■ **Dataset records**:

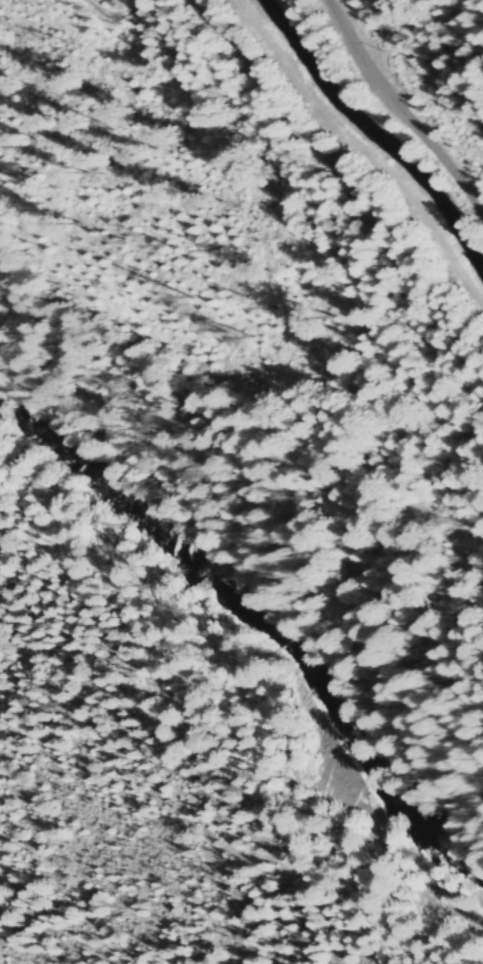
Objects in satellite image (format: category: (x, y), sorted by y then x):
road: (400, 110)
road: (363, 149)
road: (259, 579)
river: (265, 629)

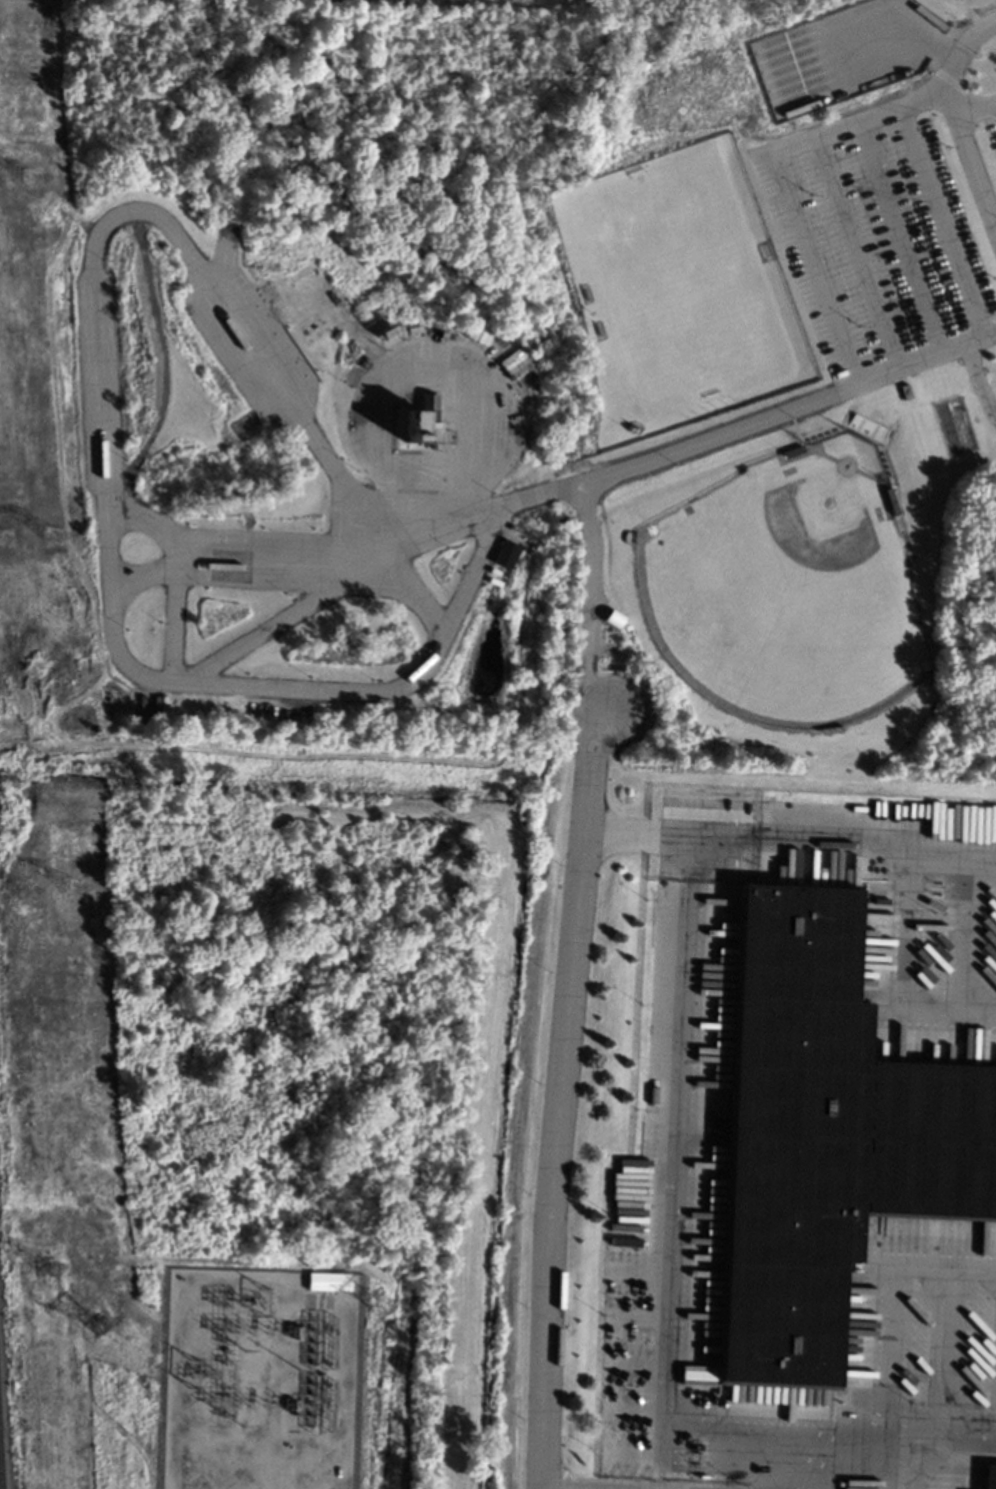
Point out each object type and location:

■ **Problem to work on**: From the first line to the last, return the material above exactly, apart from the pictures.

■ **Output for this task**:
Objects in satellite image (format: category: (x, y), sorted by y then x):
road: (400, 110)
road: (363, 149)
road: (259, 579)
river: (265, 629)

Point out each object type and location:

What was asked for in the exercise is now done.